Every line from the one containing "red cactus: 8 -> 7" to the one containing "turquoise domino: 6 -> 7" in the records below, both included, must be set down exactly, and no other line.

---------- DATA IN THIS EXERCISE

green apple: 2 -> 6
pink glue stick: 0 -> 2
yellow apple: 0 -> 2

--------------------
---------- DATA IN THIS EXERCISE

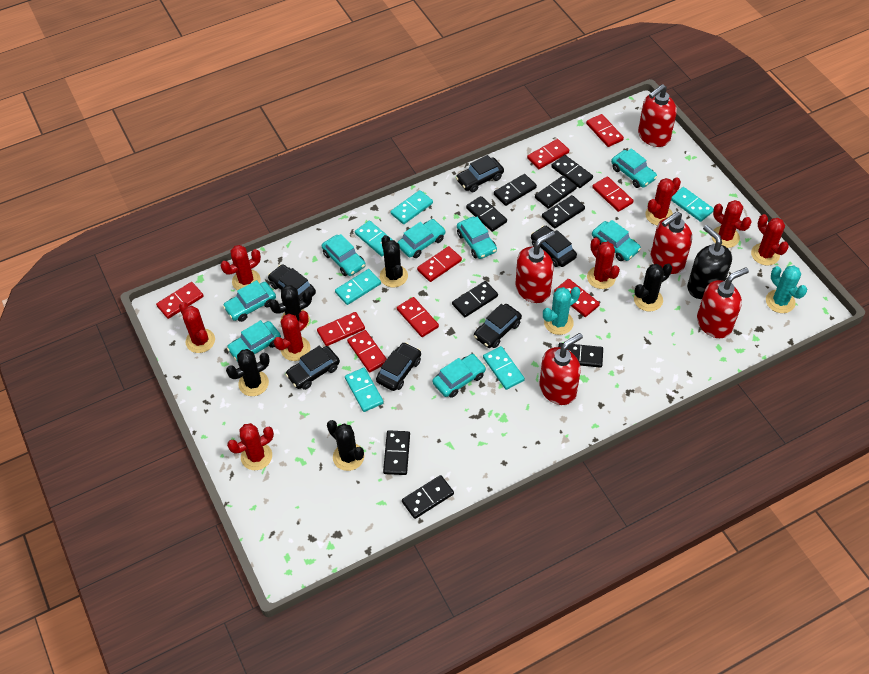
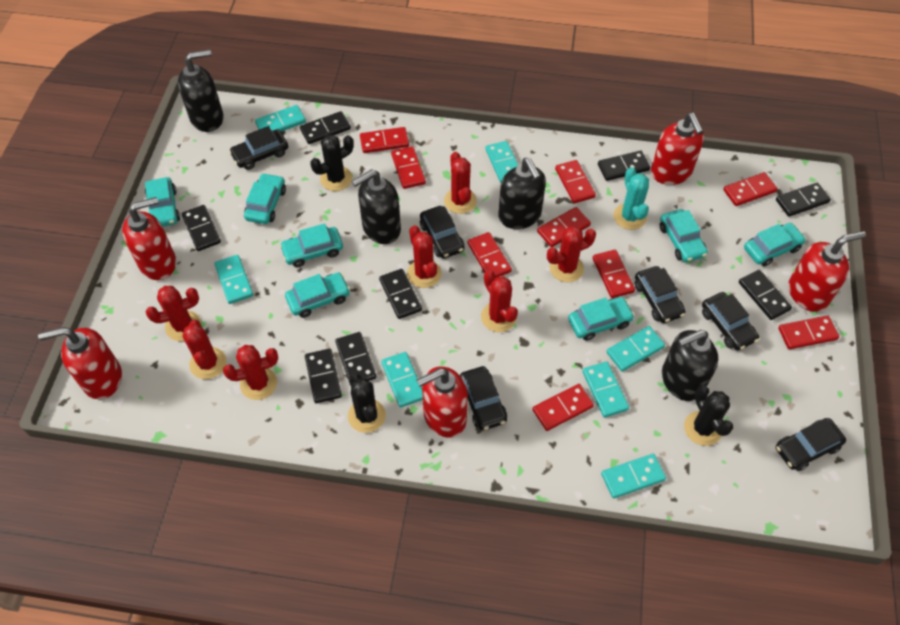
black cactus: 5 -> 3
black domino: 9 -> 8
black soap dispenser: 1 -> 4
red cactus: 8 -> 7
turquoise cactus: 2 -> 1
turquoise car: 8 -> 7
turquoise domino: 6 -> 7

--------------------
---------- DATA IN THIS EXERCISE

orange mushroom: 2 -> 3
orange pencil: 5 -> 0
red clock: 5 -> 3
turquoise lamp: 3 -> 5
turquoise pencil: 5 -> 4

--------------------

--- YOUR SOLUTION ---
red cactus: 8 -> 7
turquoise cactus: 2 -> 1
turquoise car: 8 -> 7
turquoise domino: 6 -> 7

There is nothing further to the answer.